## Prompt
Scan the material below and copy every line holding the word "right".

## Data in this exercise
——————————

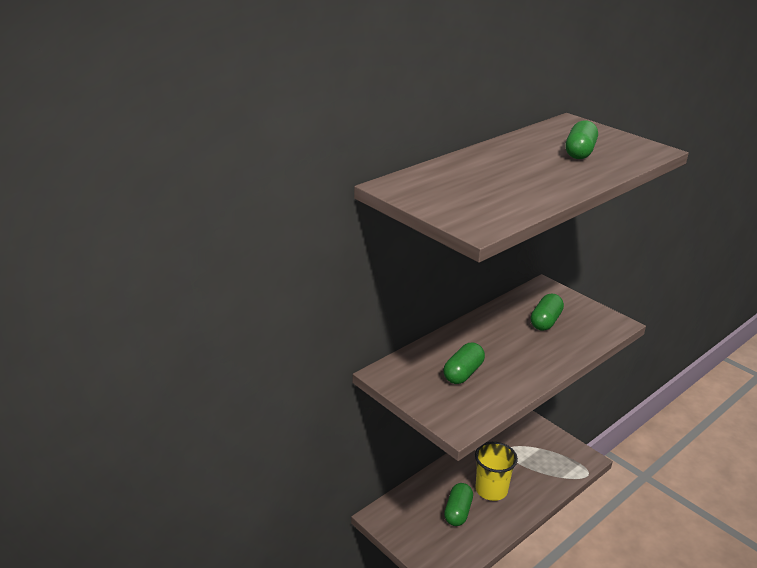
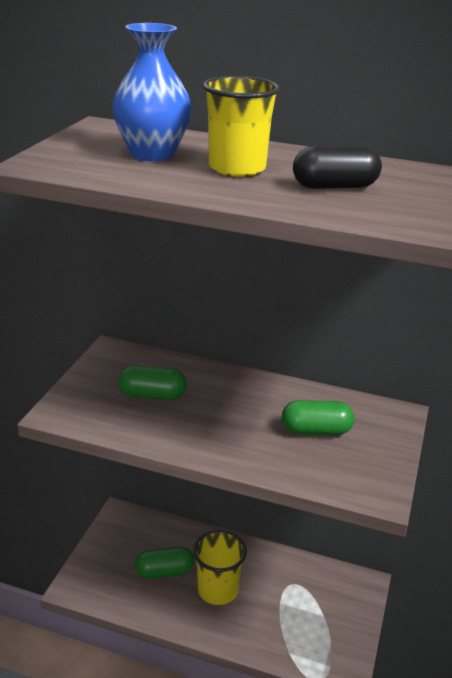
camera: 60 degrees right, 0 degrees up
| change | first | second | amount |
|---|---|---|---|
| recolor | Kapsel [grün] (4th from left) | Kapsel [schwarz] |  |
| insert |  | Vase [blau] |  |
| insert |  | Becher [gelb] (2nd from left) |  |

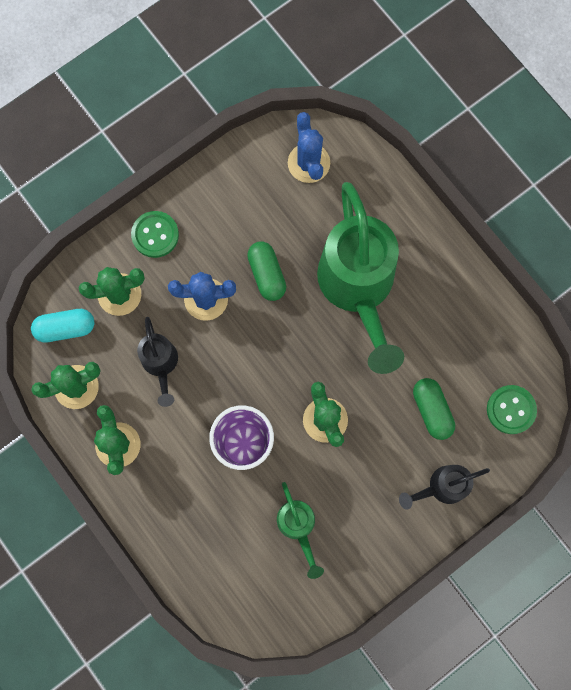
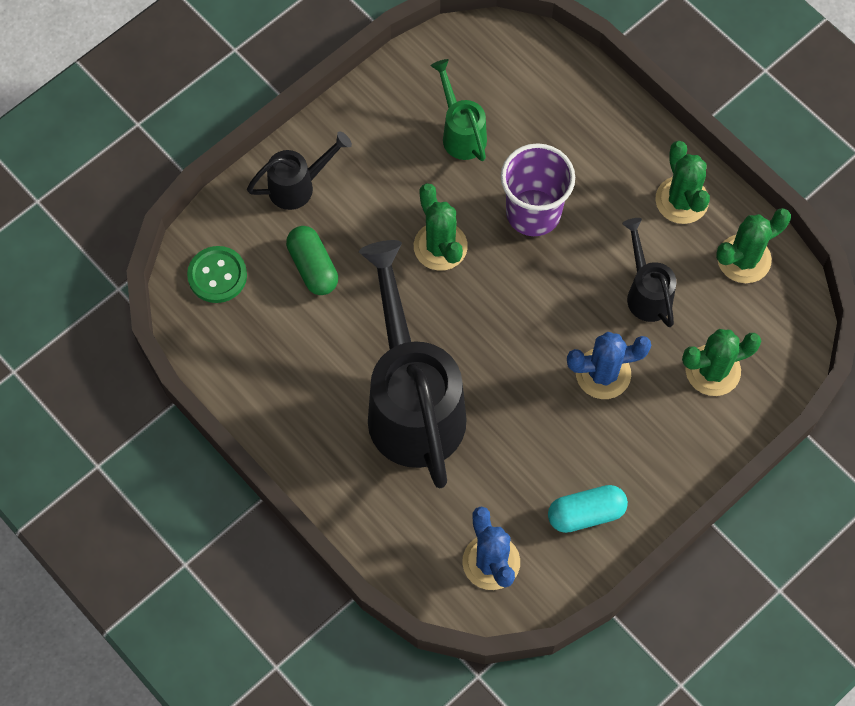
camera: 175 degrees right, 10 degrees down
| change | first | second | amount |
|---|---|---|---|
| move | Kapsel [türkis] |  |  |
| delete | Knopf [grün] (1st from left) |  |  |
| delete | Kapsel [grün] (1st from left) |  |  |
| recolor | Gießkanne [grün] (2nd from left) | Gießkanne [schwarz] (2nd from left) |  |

——————————

## Task solution
camera: 60 degrees right, 0 degrees up
camera: 175 degrees right, 10 degrees down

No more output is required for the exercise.